(THE PROBLEM):
Leaving out the pictures, please reproduce exactly and only the lines from the one that contains "yellow triangle: (183, 33)" through the last line below.

(Colored geometric primitive data):
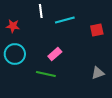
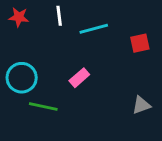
red star: (13, 26) -> (19, 17), moved
green line: (46, 74) -> (43, 107), moved

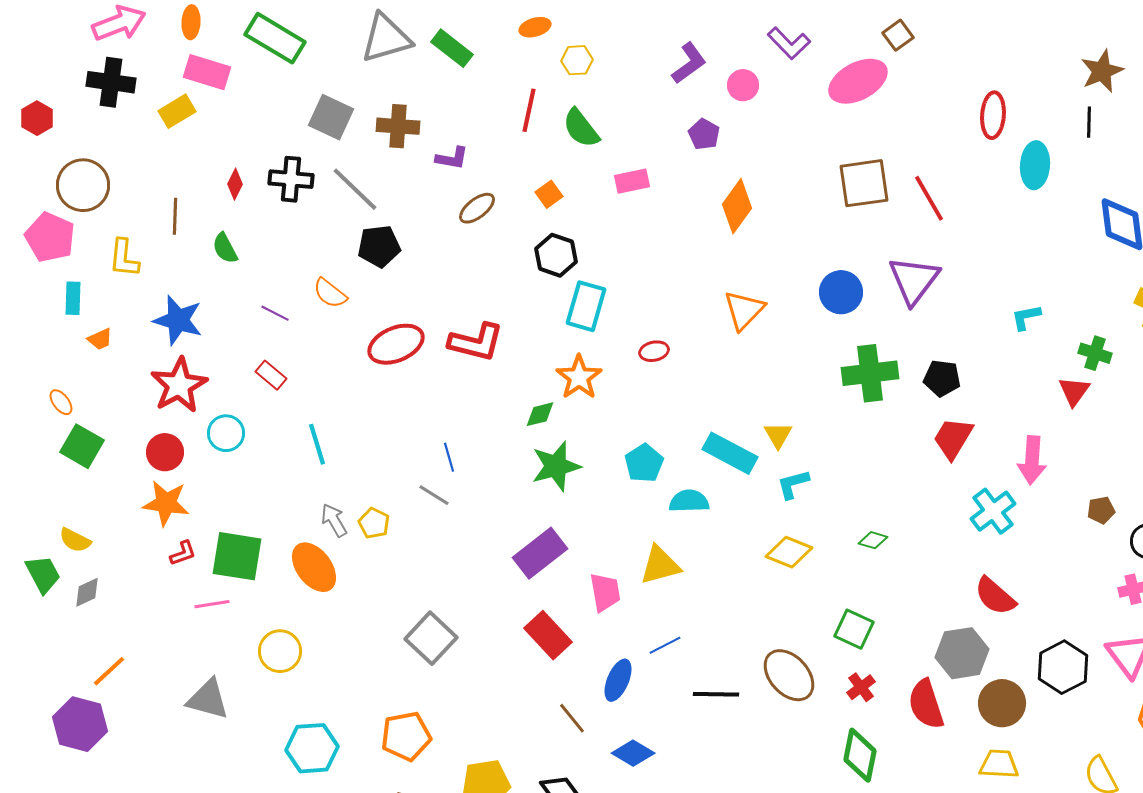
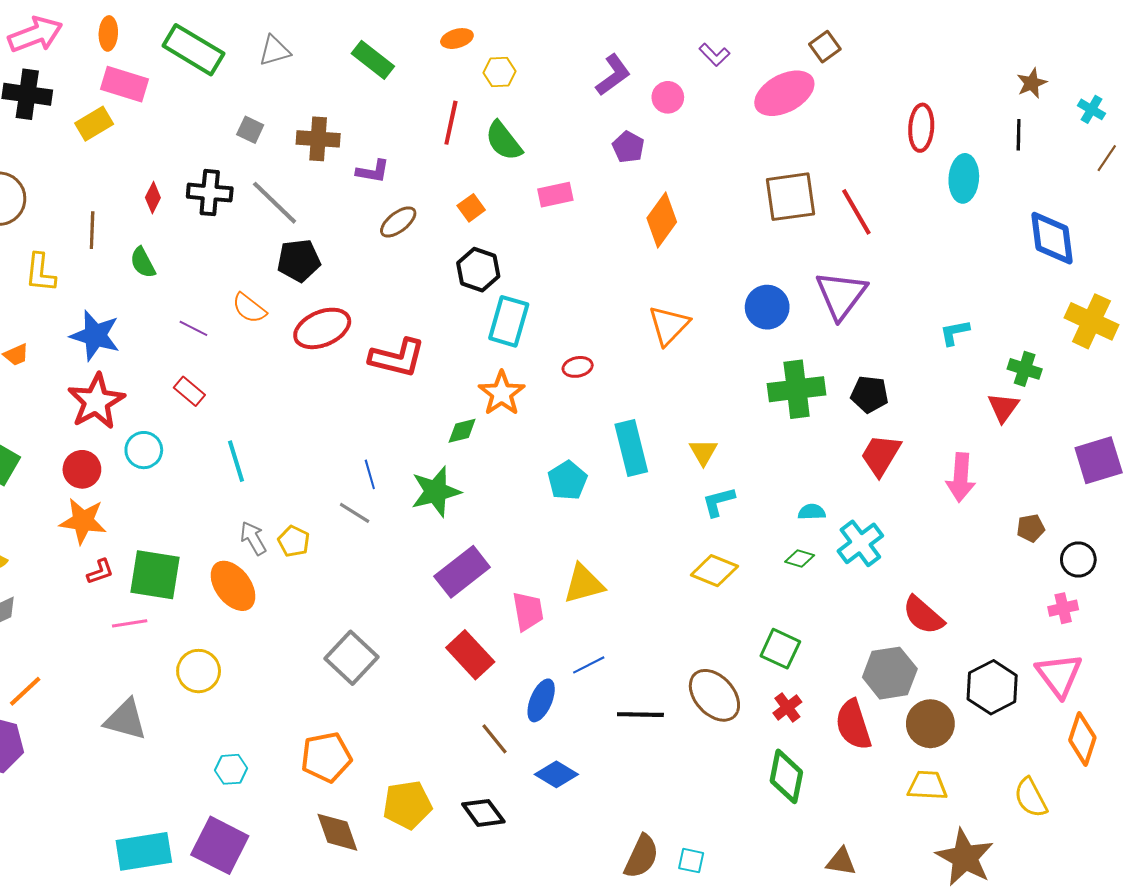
gray triangle: (386, 38) -> (275, 51), moved, size x0.6
purple L-shape: (789, 43) -> (714, 55), size x0.7
brown star: (1102, 71) -> (1032, 83), size x0.7
gray square: (331, 117) -> (250, 130), size x0.6
red ellipse: (396, 344) -> (322, 328), moved
cyan rectangle: (730, 453) -> (631, 448), moved, turned 48
green star: (556, 466) -> (436, 492), moved
cyan semicircle: (689, 501) -> (812, 512), moved, size x0.7
cyan cross: (993, 511) -> (860, 543), moved
cyan hexagon: (312, 748) -> (231, 769), size x0.6

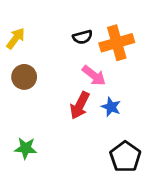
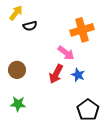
black semicircle: (83, 37) -> (30, 26), moved
yellow arrow: (16, 38) -> (16, 13), moved
brown circle: (24, 77) -> (17, 70), moved

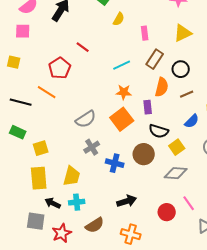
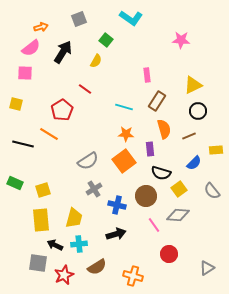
yellow semicircle: (119, 19) -> (96, 61), moved
yellow triangle: (183, 33) -> (193, 85), moved
cyan line: (122, 65) -> (124, 107), turned 42
black circle: (181, 69) -> (198, 111), moved
orange semicircle: (162, 87) -> (164, 129), turned -30
green rectangle: (18, 132) -> (15, 183), moved
black arrow: (127, 201) -> (116, 234), moved
pink line: (189, 203) -> (154, 225), moved

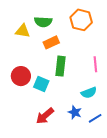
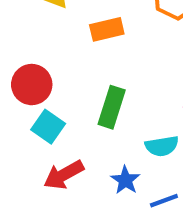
green rectangle: (60, 66) -> (112, 107), moved
cyan square: (41, 84) -> (48, 127), moved

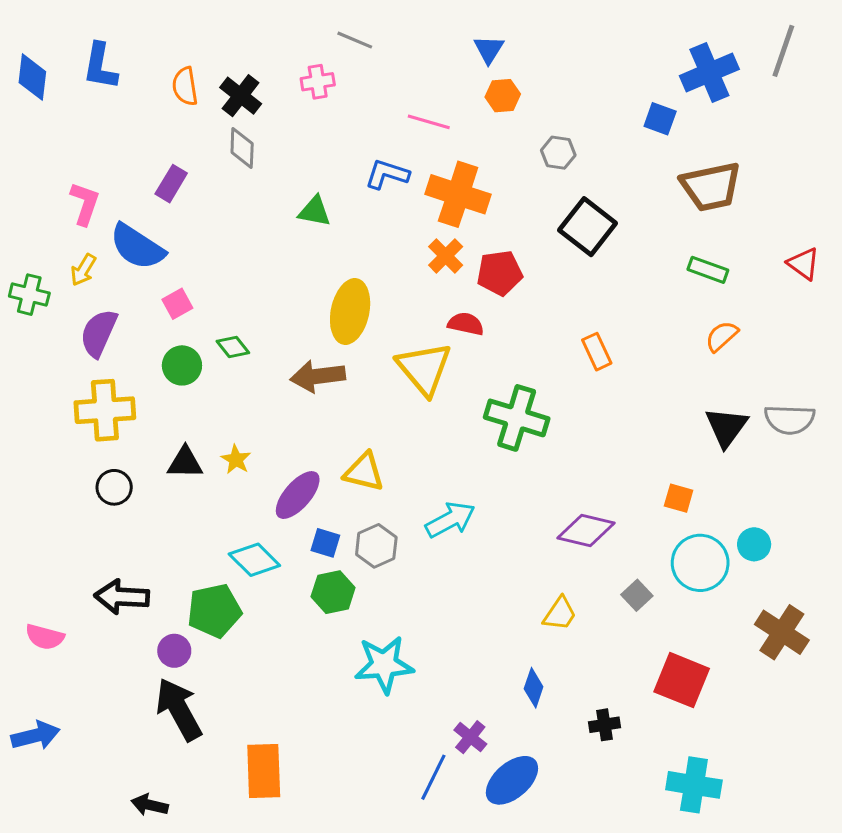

(THE ANSWER):
yellow triangle: (183, 33) -> (193, 85), moved
cyan line: (122, 65) -> (124, 107), turned 42
black circle: (181, 69) -> (198, 111), moved
orange semicircle: (162, 87) -> (164, 129), turned -30
green rectangle: (18, 132) -> (15, 183), moved
black arrow: (127, 201) -> (116, 234), moved
pink line: (189, 203) -> (154, 225), moved

green rectangle: (60, 66) -> (112, 107), moved
cyan square: (41, 84) -> (48, 127), moved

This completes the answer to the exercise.